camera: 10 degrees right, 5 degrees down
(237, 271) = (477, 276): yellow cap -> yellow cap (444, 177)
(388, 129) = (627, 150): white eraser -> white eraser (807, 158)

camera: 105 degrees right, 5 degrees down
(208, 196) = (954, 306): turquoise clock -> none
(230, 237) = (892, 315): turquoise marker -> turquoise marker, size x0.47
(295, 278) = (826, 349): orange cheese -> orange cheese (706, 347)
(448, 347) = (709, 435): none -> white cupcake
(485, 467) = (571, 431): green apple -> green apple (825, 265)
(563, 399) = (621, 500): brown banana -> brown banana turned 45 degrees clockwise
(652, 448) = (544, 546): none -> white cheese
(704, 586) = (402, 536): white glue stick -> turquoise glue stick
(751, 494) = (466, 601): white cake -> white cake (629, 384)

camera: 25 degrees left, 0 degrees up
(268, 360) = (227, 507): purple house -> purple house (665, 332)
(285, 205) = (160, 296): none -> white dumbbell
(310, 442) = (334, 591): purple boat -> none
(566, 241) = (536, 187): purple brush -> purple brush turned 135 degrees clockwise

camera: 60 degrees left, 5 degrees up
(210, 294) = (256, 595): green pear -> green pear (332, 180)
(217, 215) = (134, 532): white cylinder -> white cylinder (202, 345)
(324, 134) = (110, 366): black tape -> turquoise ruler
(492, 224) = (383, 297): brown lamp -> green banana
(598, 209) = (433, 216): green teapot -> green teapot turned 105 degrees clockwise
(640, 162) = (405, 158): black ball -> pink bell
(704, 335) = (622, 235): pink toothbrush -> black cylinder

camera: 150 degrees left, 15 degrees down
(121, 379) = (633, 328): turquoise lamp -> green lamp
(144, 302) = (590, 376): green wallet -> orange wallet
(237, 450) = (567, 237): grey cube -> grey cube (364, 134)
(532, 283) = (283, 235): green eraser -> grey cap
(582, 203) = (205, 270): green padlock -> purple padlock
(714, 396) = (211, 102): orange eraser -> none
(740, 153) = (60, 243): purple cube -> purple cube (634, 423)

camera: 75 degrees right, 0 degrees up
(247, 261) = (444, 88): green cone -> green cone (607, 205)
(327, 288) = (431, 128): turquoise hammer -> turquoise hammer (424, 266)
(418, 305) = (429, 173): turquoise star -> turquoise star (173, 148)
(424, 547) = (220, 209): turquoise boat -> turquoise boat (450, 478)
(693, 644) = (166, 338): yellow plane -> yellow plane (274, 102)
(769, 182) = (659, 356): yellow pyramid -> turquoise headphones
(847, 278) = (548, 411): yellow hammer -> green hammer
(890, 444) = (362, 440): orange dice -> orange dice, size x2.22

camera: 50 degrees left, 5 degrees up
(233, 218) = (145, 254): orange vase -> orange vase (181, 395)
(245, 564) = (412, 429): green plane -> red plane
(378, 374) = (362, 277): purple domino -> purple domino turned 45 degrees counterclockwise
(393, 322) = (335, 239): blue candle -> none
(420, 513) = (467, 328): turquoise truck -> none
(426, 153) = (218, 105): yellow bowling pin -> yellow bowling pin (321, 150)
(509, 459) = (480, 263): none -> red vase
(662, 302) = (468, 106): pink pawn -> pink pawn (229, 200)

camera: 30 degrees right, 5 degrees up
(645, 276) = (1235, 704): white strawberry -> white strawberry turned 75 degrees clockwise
* * * *
» ABOUT THIS EXERCISE
Transcribe the whole listing exactly.

» TASK OUTPUT
camera: 10 degrees right, 5 degrees down
(237, 271) = (477, 276): yellow cap -> yellow cap (444, 177)
(388, 129) = (627, 150): white eraser -> white eraser (807, 158)

camera: 105 degrees right, 5 degrees down
(208, 196) = (954, 306): turquoise clock -> none
(230, 237) = (892, 315): turquoise marker -> turquoise marker, size x0.47
(295, 278) = (826, 349): orange cheese -> orange cheese (706, 347)
(448, 347) = (709, 435): none -> white cupcake
(485, 467) = (571, 431): green apple -> green apple (825, 265)
(563, 399) = (621, 500): brown banana -> brown banana turned 45 degrees clockwise
(652, 448) = (544, 546): none -> white cheese
(704, 586) = (402, 536): white glue stick -> turquoise glue stick
(751, 494) = (466, 601): white cake -> white cake (629, 384)

camera: 25 degrees left, 0 degrees up
(268, 360) = (227, 507): purple house -> purple house (665, 332)
(285, 205) = (160, 296): none -> white dumbbell
(310, 442) = (334, 591): purple boat -> none
(566, 241) = (536, 187): purple brush -> purple brush turned 135 degrees clockwise

camera: 60 degrees left, 5 degrees up
(210, 294) = (256, 595): green pear -> green pear (332, 180)
(217, 215) = (134, 532): white cylinder -> white cylinder (202, 345)
(324, 134) = (110, 366): black tape -> turquoise ruler
(492, 224) = (383, 297): brown lamp -> green banana
(598, 209) = (433, 216): green teapot -> green teapot turned 105 degrees clockwise
(640, 162) = (405, 158): black ball -> pink bell
(704, 335) = (622, 235): pink toothbrush -> black cylinder

camera: 150 degrees left, 15 degrees down
(121, 379) = (633, 328): turquoise lamp -> green lamp
(144, 302) = (590, 376): green wallet -> orange wallet
(237, 450) = (567, 237): grey cube -> grey cube (364, 134)
(532, 283) = (283, 235): green eraser -> grey cap
(582, 203) = (205, 270): green padlock -> purple padlock
(714, 396) = (211, 102): orange eraser -> none
(740, 153) = (60, 243): purple cube -> purple cube (634, 423)

camera: 75 degrees right, 0 degrees up
(247, 261) = (444, 88): green cone -> green cone (607, 205)
(327, 288) = (431, 128): turquoise hammer -> turquoise hammer (424, 266)
(418, 305) = (429, 173): turquoise star -> turquoise star (173, 148)
(424, 547) = (220, 209): turquoise boat -> turquoise boat (450, 478)
(693, 644) = (166, 338): yellow plane -> yellow plane (274, 102)
(769, 182) = (659, 356): yellow pyramid -> turquoise headphones
(847, 278) = (548, 411): yellow hammer -> green hammer
(890, 444) = (362, 440): orange dice -> orange dice, size x2.22

camera: 50 degrees left, 5 degrees up
(233, 218) = (145, 254): orange vase -> orange vase (181, 395)
(245, 564) = (412, 429): green plane -> red plane
(378, 374) = (362, 277): purple domino -> purple domino turned 45 degrees counterclockwise
(393, 322) = (335, 239): blue candle -> none
(420, 513) = (467, 328): turquoise truck -> none
(426, 153) = (218, 105): yellow bowling pin -> yellow bowling pin (321, 150)
(509, 459) = (480, 263): none -> red vase
(662, 302) = (468, 106): pink pawn -> pink pawn (229, 200)

camera: 30 degrees right, 5 degrees up
(645, 276) = (1235, 704): white strawberry -> white strawberry turned 75 degrees clockwise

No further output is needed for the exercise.